EXERCISE OBJECTIVE ▸ As an exercise, copy out the entries exactly as written.

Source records
□ □ □ □ □
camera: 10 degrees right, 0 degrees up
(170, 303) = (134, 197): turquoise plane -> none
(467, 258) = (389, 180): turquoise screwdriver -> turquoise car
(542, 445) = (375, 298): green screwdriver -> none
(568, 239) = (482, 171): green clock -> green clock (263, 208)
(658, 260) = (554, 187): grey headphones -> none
□ □ □ □ □
ANSWER FOR THIS EXERCISE ▸
camera: 10 degrees right, 0 degrees up
(170, 303) = (134, 197): turquoise plane -> none
(467, 258) = (389, 180): turquoise screwdriver -> turquoise car
(542, 445) = (375, 298): green screwdriver -> none
(568, 239) = (482, 171): green clock -> green clock (263, 208)
(658, 260) = (554, 187): grey headphones -> none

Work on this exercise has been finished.